→ Source data
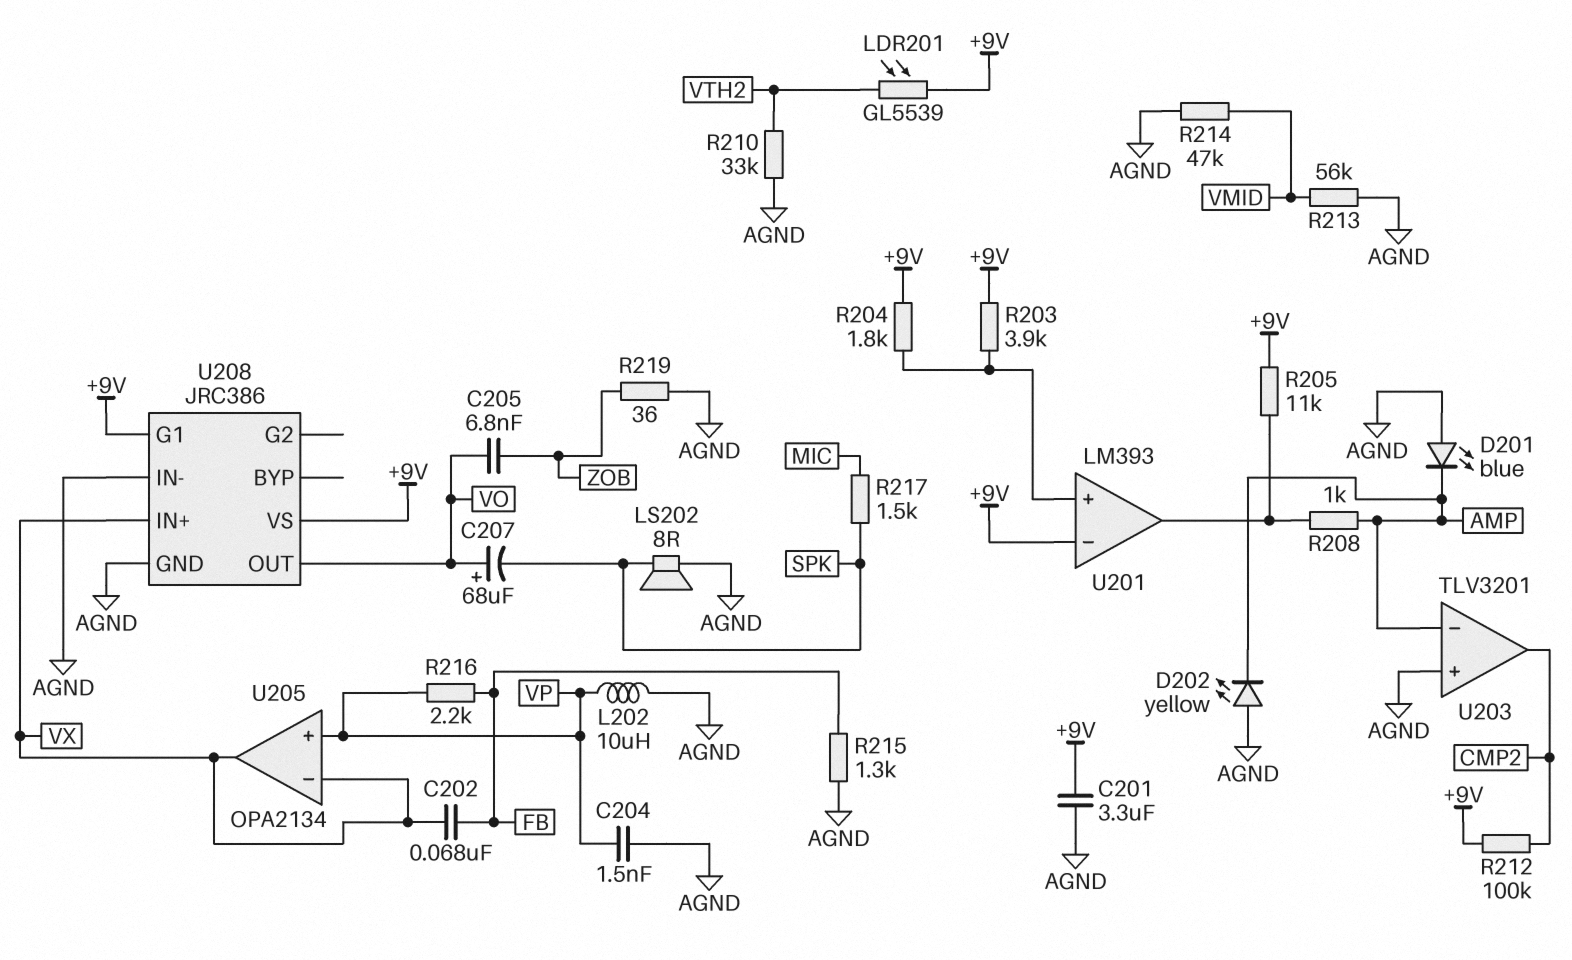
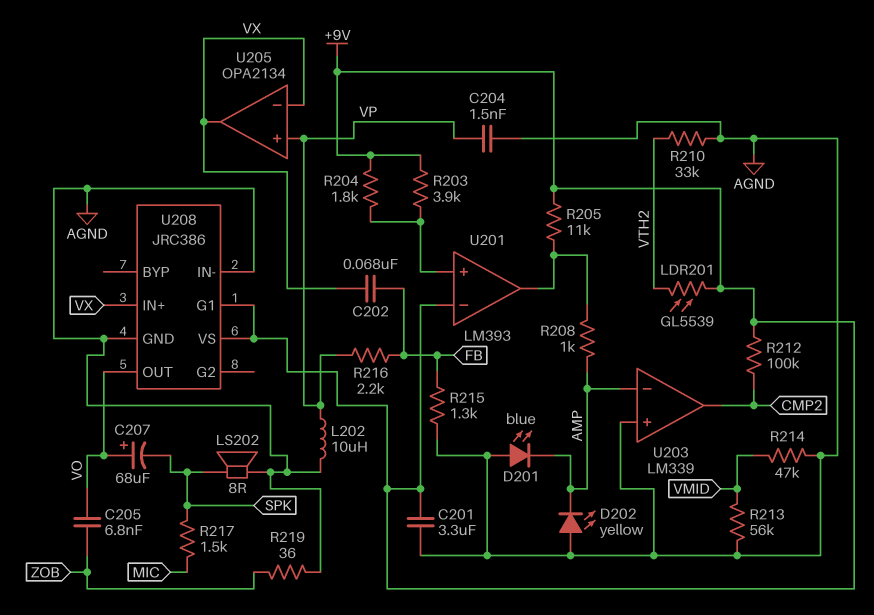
U203: TLV3201 -> LM339

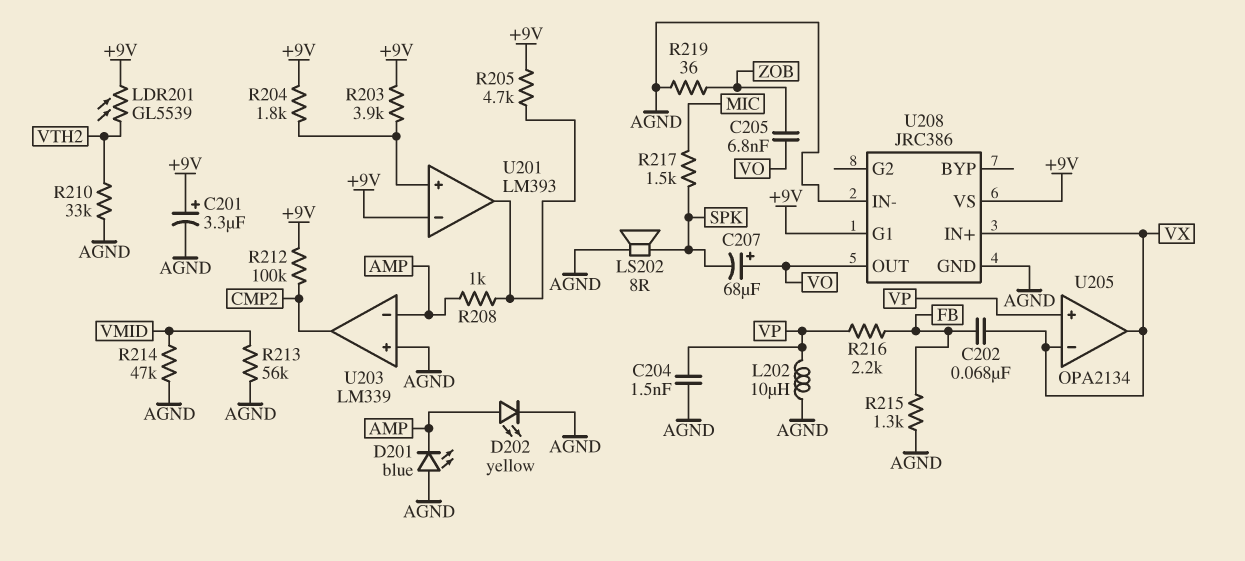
C201: 3.3uF (+9V, AGND) -> 3.3uF (plus +9V, minus AGND)
D202: LED yellow (A AGND, K AMP) -> LED yellow (A AMP, K AGND)
R205: 11k (+9V, U201/out) -> 4.7k (+9V, U201/out)

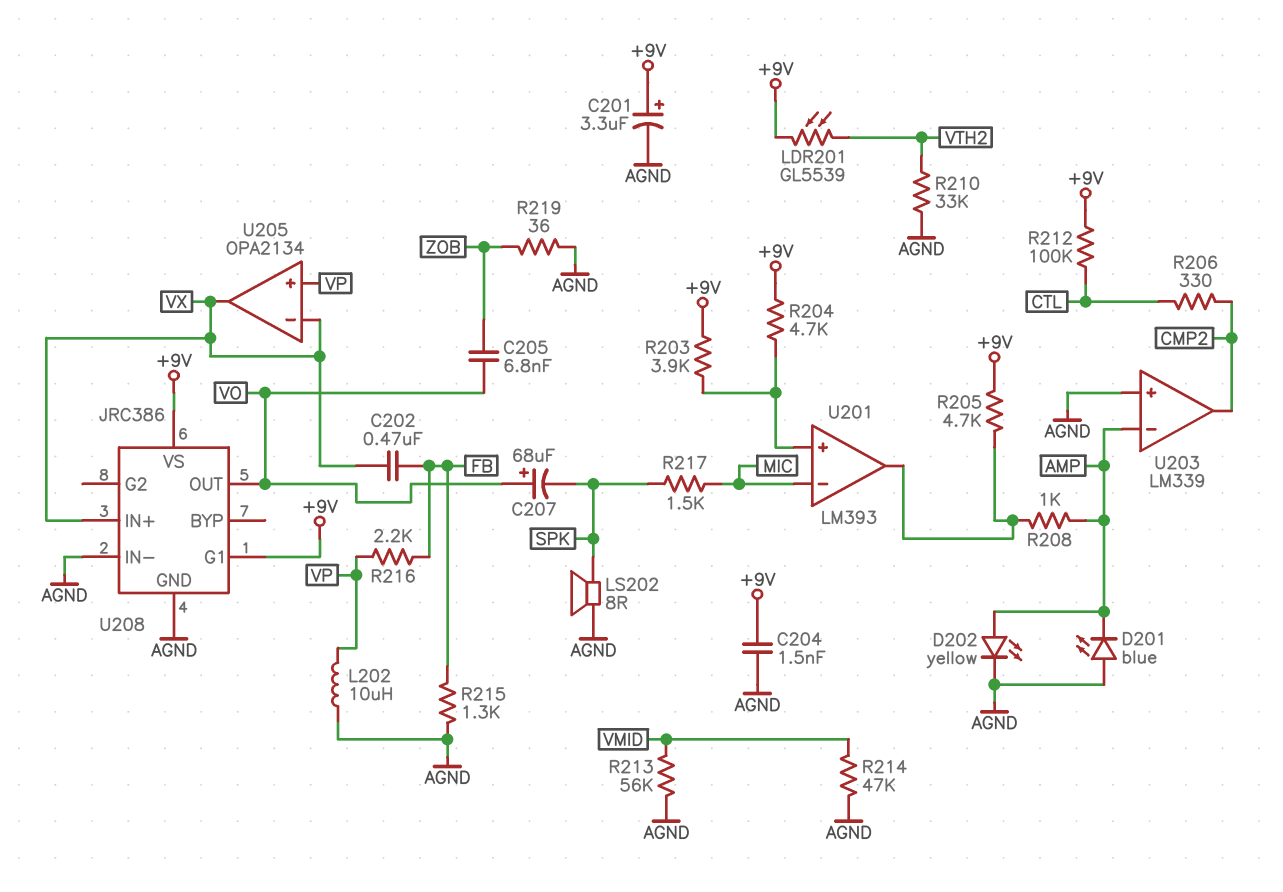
C202: 68nF (FB, VX) -> 470nF (FB, VX)
C204: 1.5nF (AGND, VP) -> 1.5nF (+9V, AGND)
R204: 1.8k (+9V, U201/in+) -> 4.7k (+9V, U201/in+)
R206: none -> 330 (CMP2, CTL)
R212: 100k (+9V, CMP2) -> 100k (+9V, CTL)
U201 pin in-: +9V -> MIC

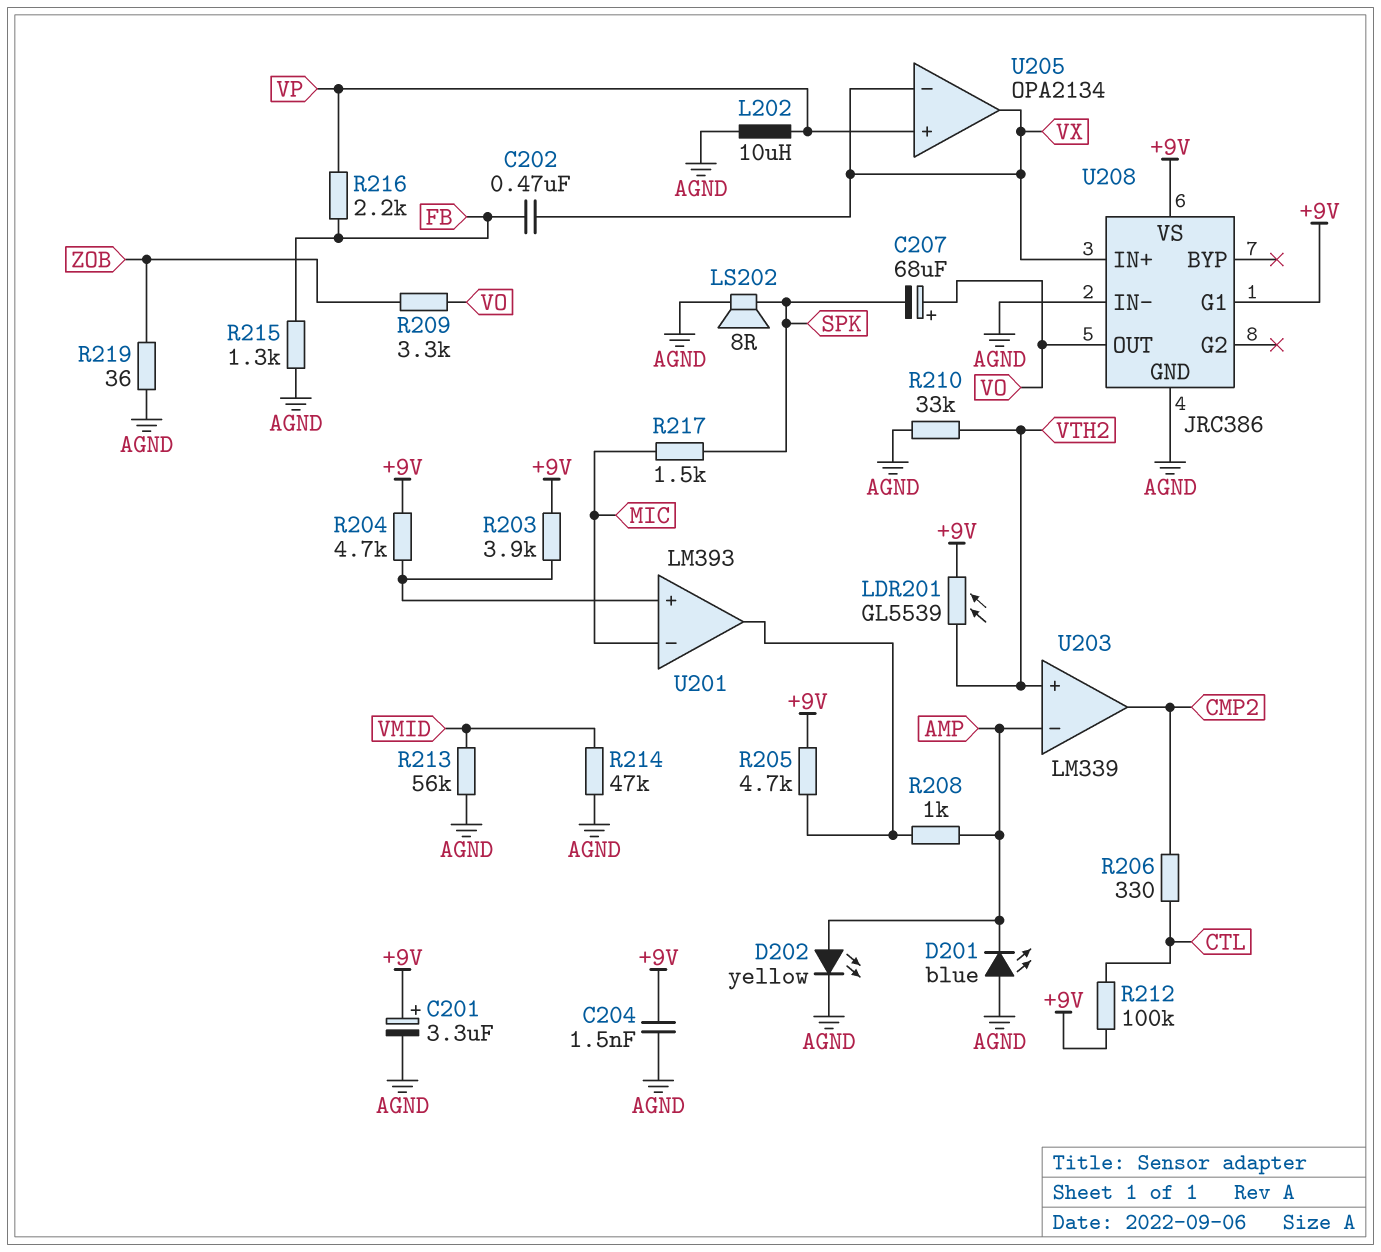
C205: 6.8nF (VO, ZOB) -> none
R209: none -> 3.3k (VO, ZOB)
U203 pin in+: AGND -> VTH2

→ Task to carry out
Starting from the line that has "R212: 100k (+9V, CMP2) -> 100k (+9V, CTL)" and ending at the last line of the material above, every line should be output exactly; pictures are dropped and nothing else appears.

→ Answer below
R212: 100k (+9V, CMP2) -> 100k (+9V, CTL)
U201 pin in-: +9V -> MIC

C205: 6.8nF (VO, ZOB) -> none
R209: none -> 3.3k (VO, ZOB)
U203 pin in+: AGND -> VTH2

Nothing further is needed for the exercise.